■ Problem requirements ■
Quote the records beneath, complete and exact. Leave out images.
** Opening Input block **
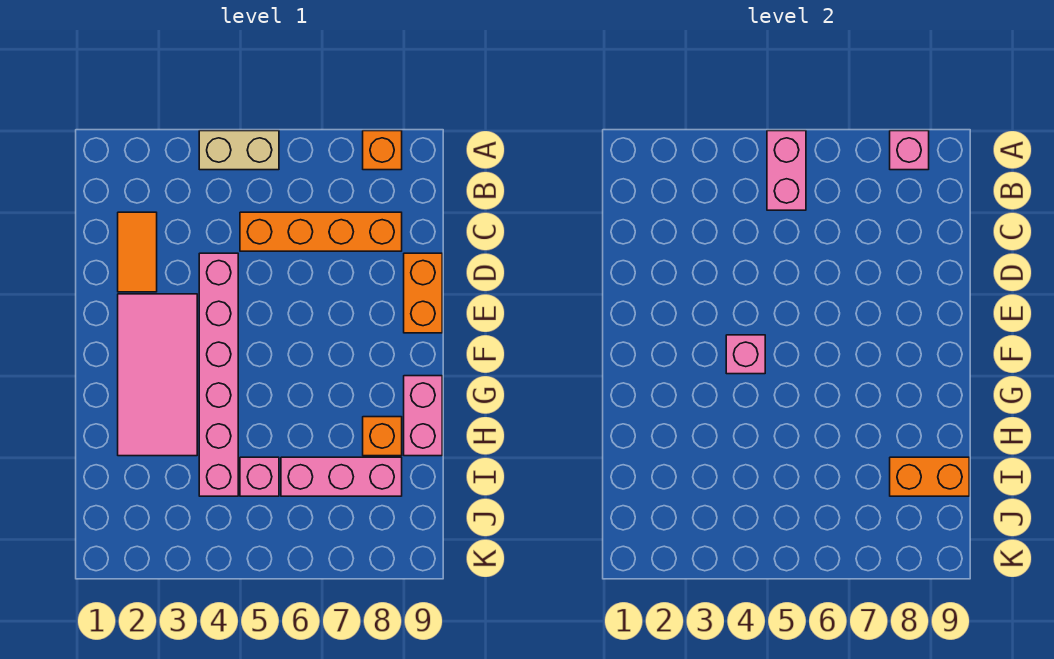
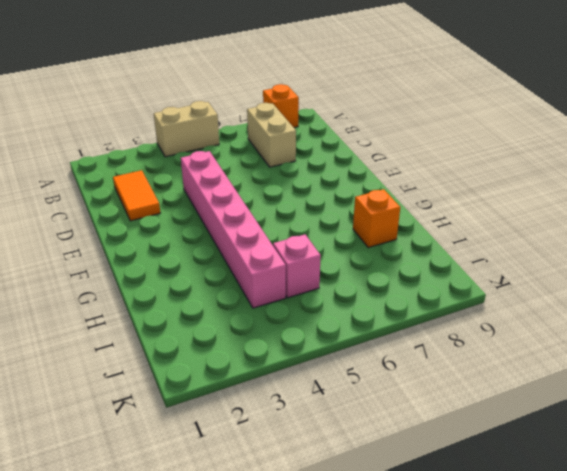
tan brick B7:C7 level 1 -> orange brick C5:C8 level 1
none -> orange brick D9:E9 level 1
none -> pink tile E2:H3 level 1
none -> pink brick G9:H9 level 1

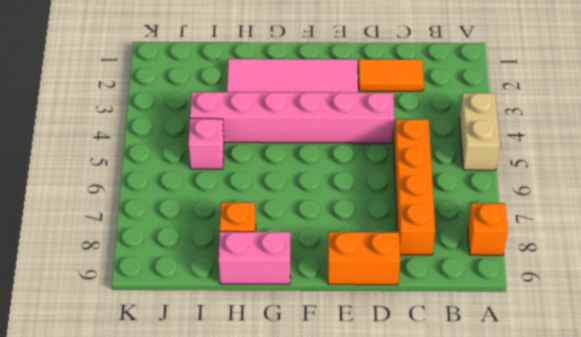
none -> pink brick I6:I8 level 1
none -> pink brick A5:B5 level 2
none -> pink brick A8 level 2

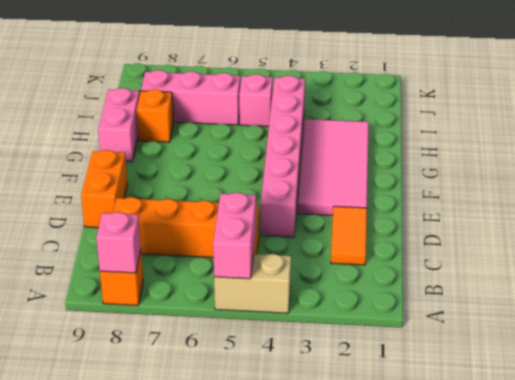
none -> pink brick F4 level 2
none -> orange brick I8:I9 level 2

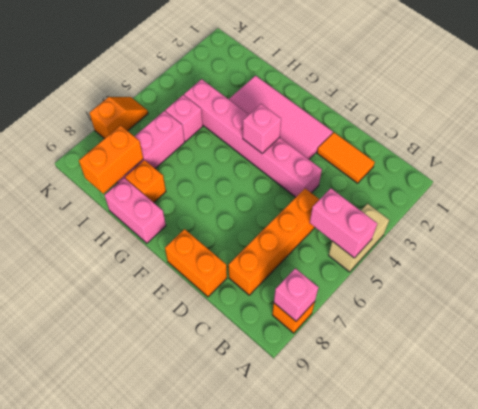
orange slope K6:K7 level 1 top 7 -> none

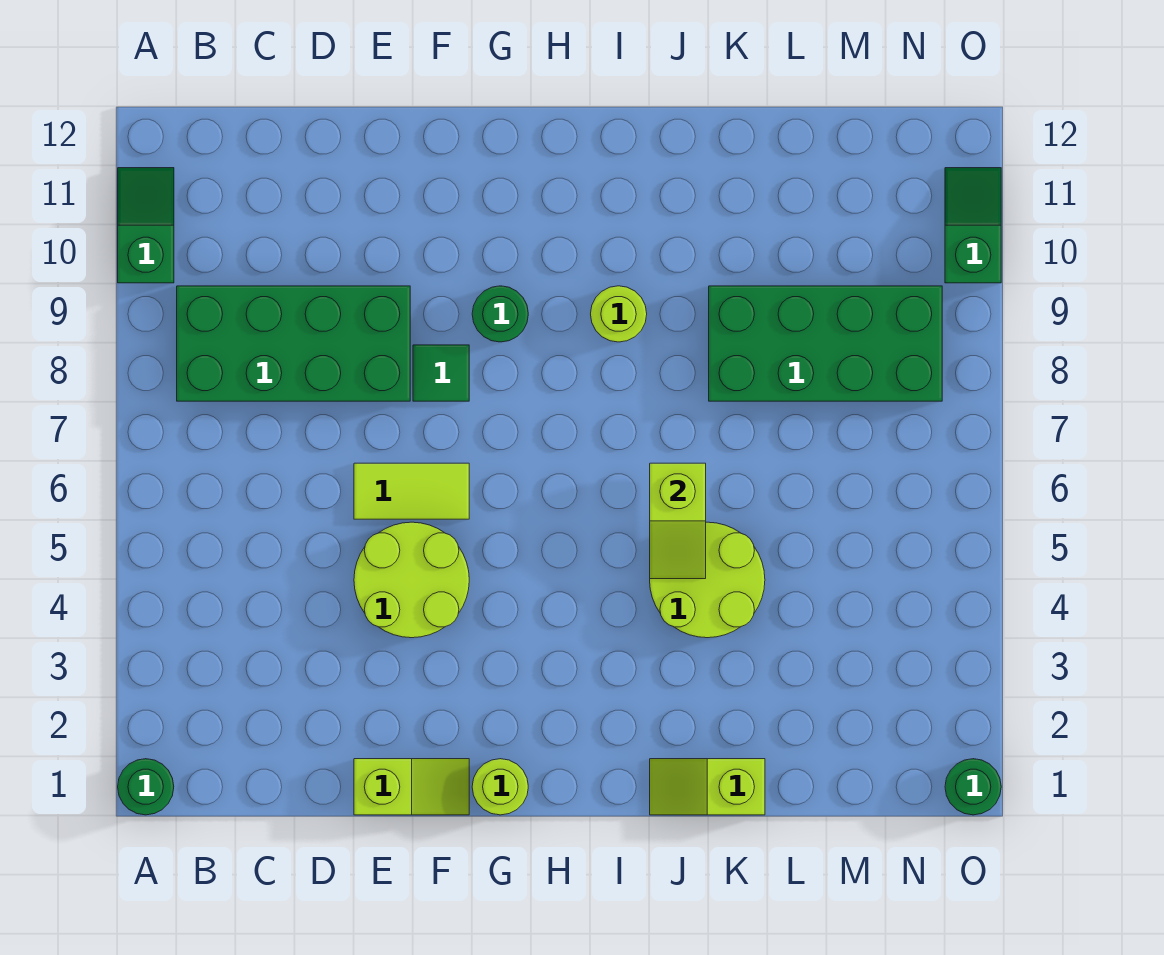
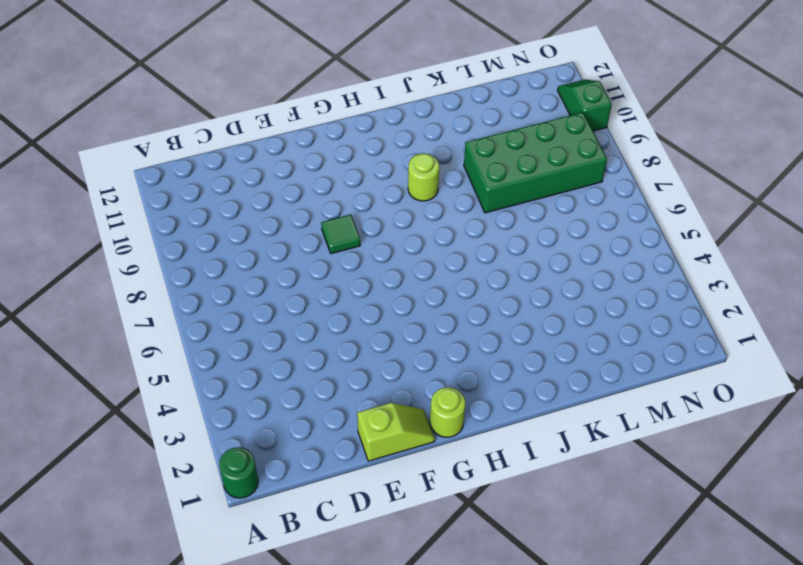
none -> green slope A10:A11 level 1 top 10
none -> green brick B8:E9 level 1
none -> lime round brick E4:F5 level 1

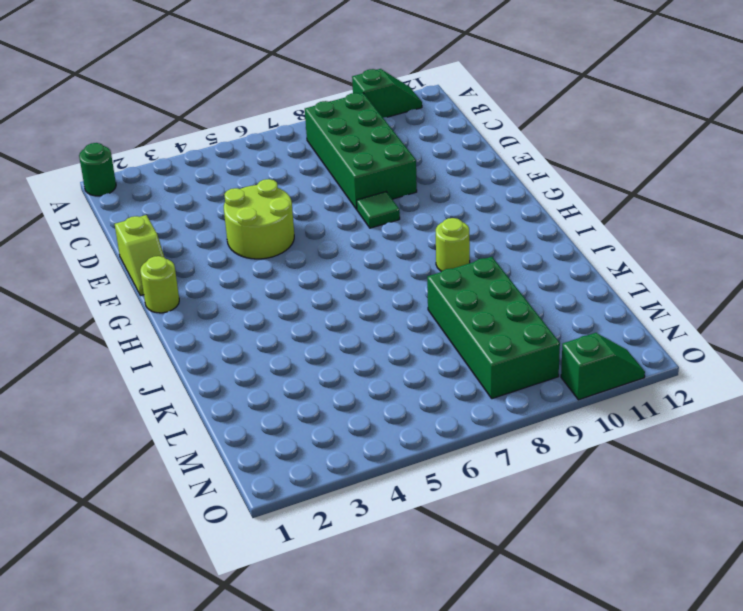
none -> lime tile E6:F6 level 1
none -> green round brick G9 level 1
none -> lime slope J1:K1 level 1 top K

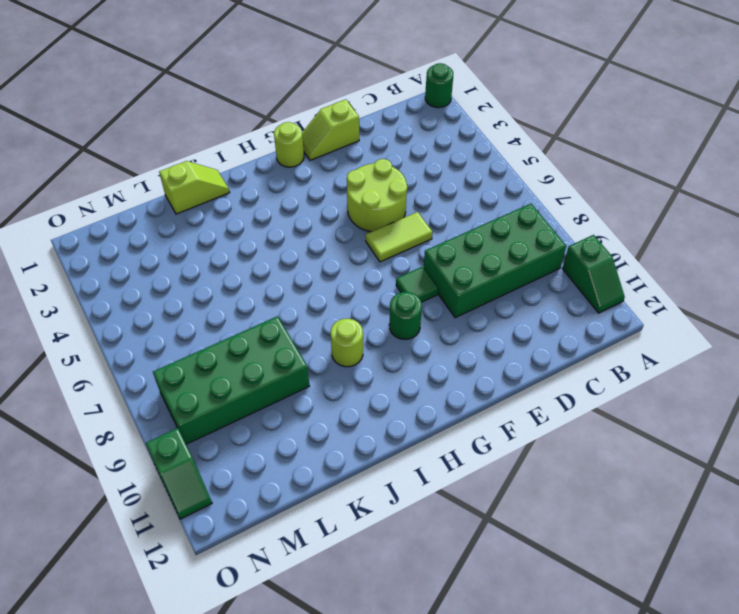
none -> lime round brick J4:K5 level 1
none -> green round brick O1 level 1
none -> lime slope J5:J6 level 2 top 6

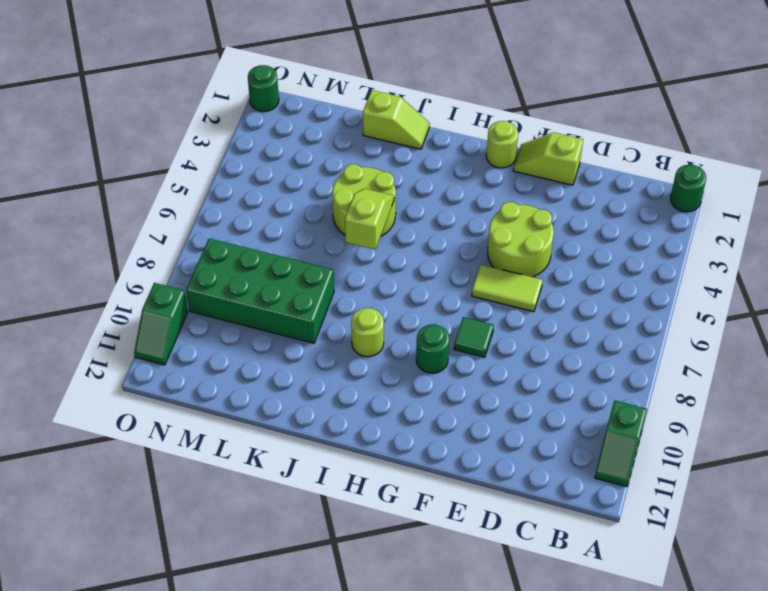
none -> green brick B8:E9 level 1

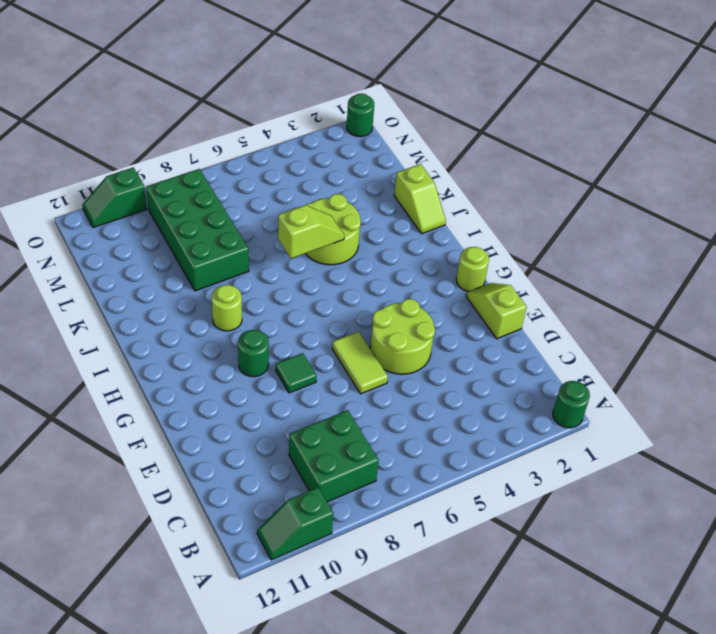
green brick B8:C9 level 1 -> green brick B8:E9 level 1

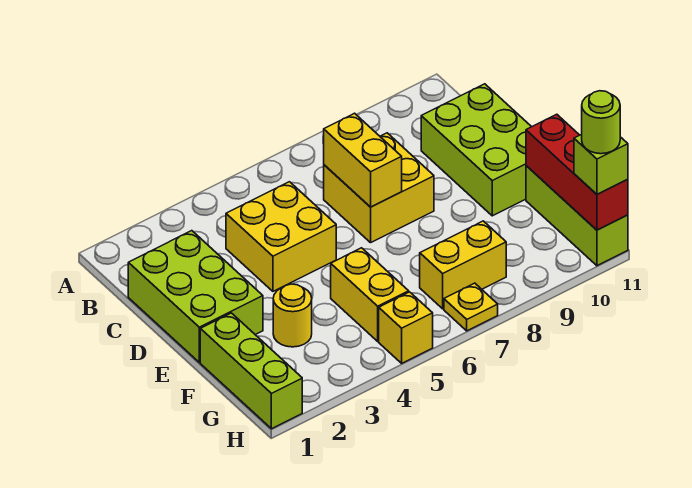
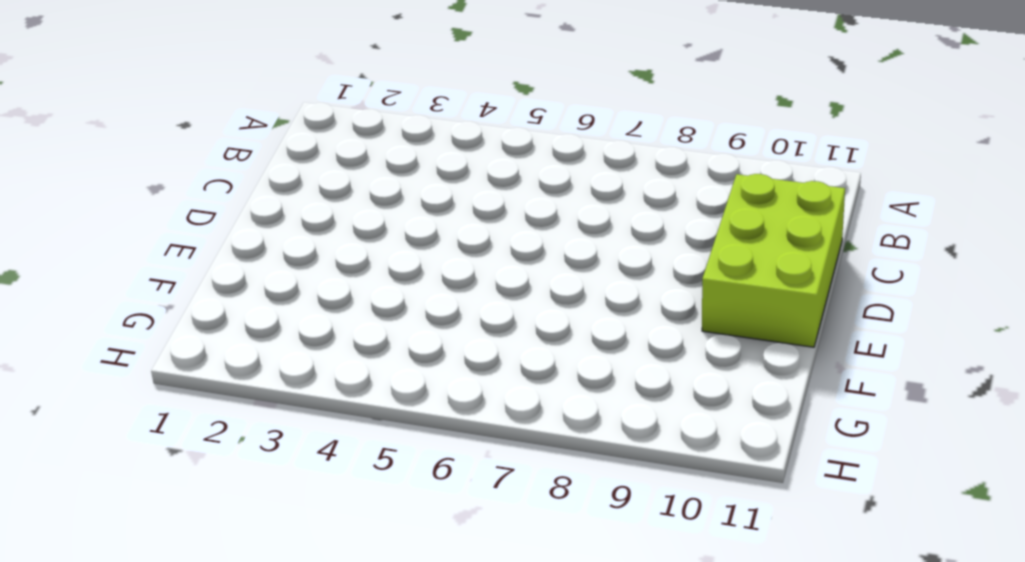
none -> lime brick C1:E2 level 1
none -> yellow brick C4:D5 level 1
none -> yellow brick C7:D8 level 1

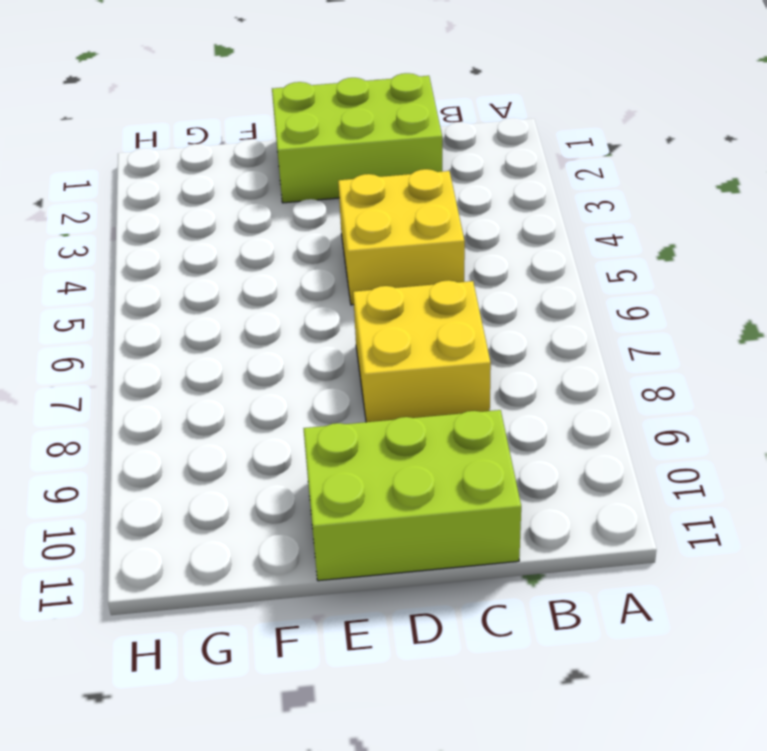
none -> lime brick F1:H1 level 1
none -> yellow round brick F3 level 1
none -> yellow brick F5:G5 level 1

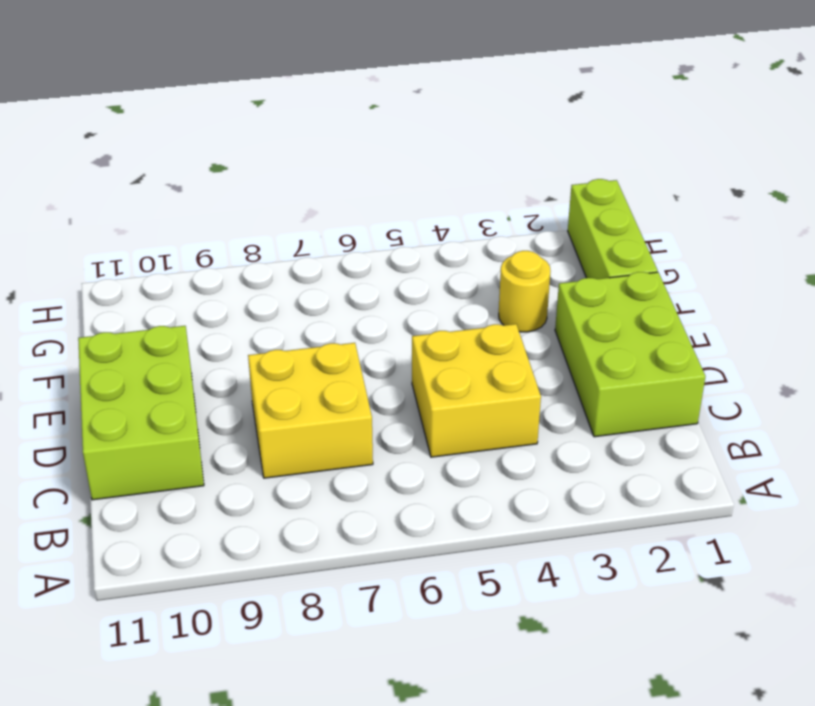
none -> yellow brick F5:G5 level 1
none -> lime brick F11:H11 level 1
none -> yellow brick G7:G8 level 1

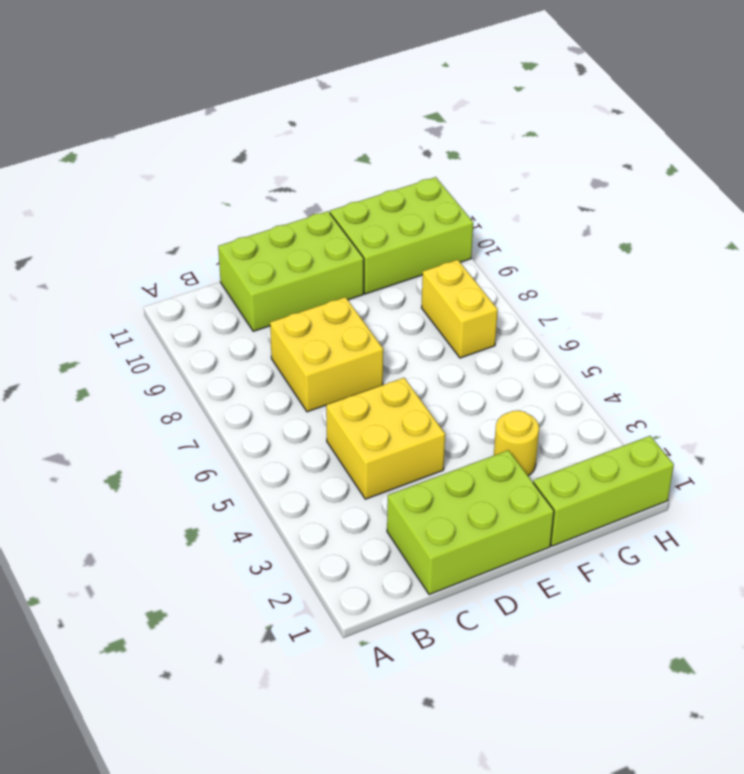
lime brick F10:H11 level 1 -> lime brick F11:H11 level 1
none -> yellow brick F5:G5 level 1
none -> yellow brick H5 level 1
none -> yellow plate H7 level 1

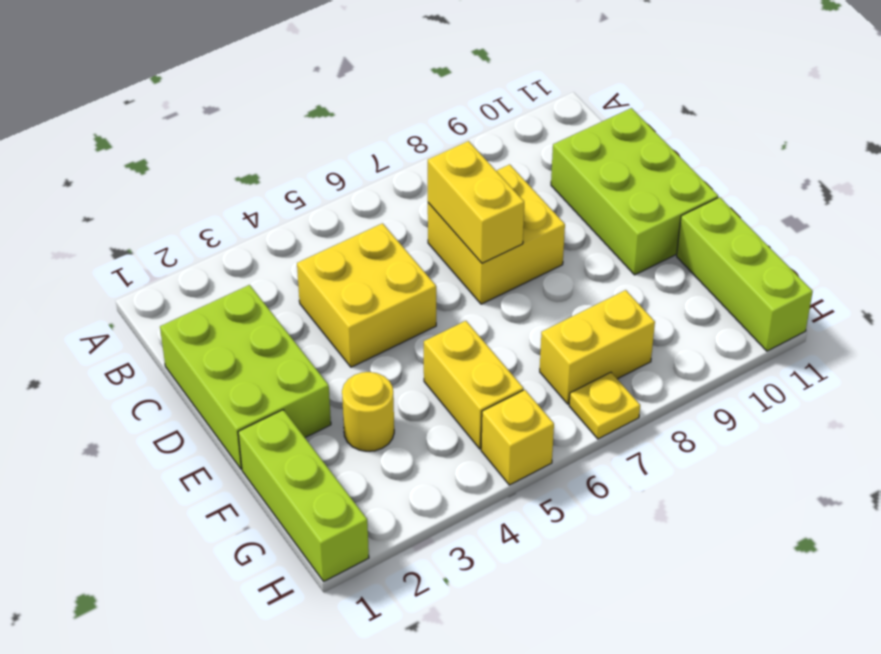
none -> red brick F11:H11 level 2
none -> lime brick H11 level 3
none -> lime round brick H11 level 4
** Closing Input block **
■ Result for this exercise ■
tan brick B7:C7 level 1 -> orange brick C5:C8 level 1
none -> orange brick D9:E9 level 1
none -> pink tile E2:H3 level 1
none -> pink brick G9:H9 level 1

none -> pink brick I6:I8 level 1
none -> pink brick A5:B5 level 2
none -> pink brick A8 level 2

none -> pink brick F4 level 2
none -> orange brick I8:I9 level 2

orange slope K6:K7 level 1 top 7 -> none

none -> green slope A10:A11 level 1 top 10
none -> green brick B8:E9 level 1
none -> lime round brick E4:F5 level 1

none -> lime tile E6:F6 level 1
none -> green round brick G9 level 1
none -> lime slope J1:K1 level 1 top K

none -> lime round brick J4:K5 level 1
none -> green round brick O1 level 1
none -> lime slope J5:J6 level 2 top 6

none -> green brick B8:E9 level 1

green brick B8:C9 level 1 -> green brick B8:E9 level 1

none -> lime brick C1:E2 level 1
none -> yellow brick C4:D5 level 1
none -> yellow brick C7:D8 level 1

none -> lime brick F1:H1 level 1
none -> yellow round brick F3 level 1
none -> yellow brick F5:G5 level 1

none -> yellow brick F5:G5 level 1
none -> lime brick F11:H11 level 1
none -> yellow brick G7:G8 level 1

lime brick F10:H11 level 1 -> lime brick F11:H11 level 1
none -> yellow brick F5:G5 level 1
none -> yellow brick H5 level 1
none -> yellow plate H7 level 1

none -> red brick F11:H11 level 2
none -> lime brick H11 level 3
none -> lime round brick H11 level 4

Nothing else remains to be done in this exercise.